◆ **Available data**
━━━━━━

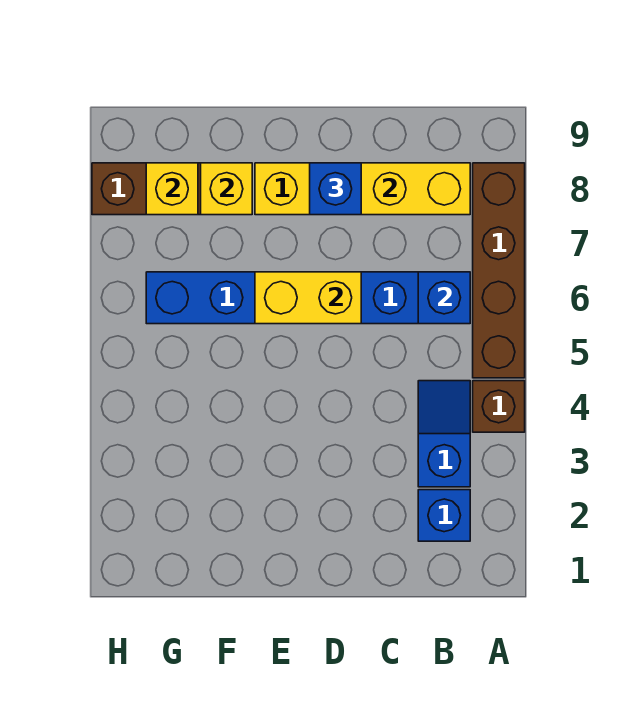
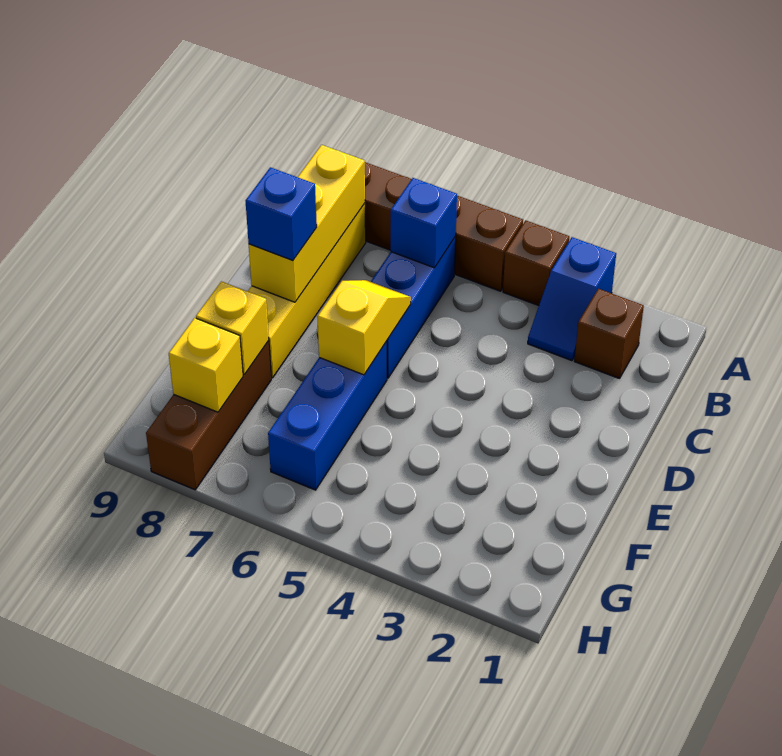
blue brick B2 level 1 -> brown brick B2 level 1
blue slope B3:B4 level 1 top 3 -> blue slope A3:B3 level 1 top A
yellow brick D6:E6 level 2 -> yellow slope D6:E6 level 2 top E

━━━━━━

◆ **Task requirements**
In your copy of the material, every word must match and no image should appear.

◆ **Solution**
blue brick B2 level 1 -> brown brick B2 level 1
blue slope B3:B4 level 1 top 3 -> blue slope A3:B3 level 1 top A
yellow brick D6:E6 level 2 -> yellow slope D6:E6 level 2 top E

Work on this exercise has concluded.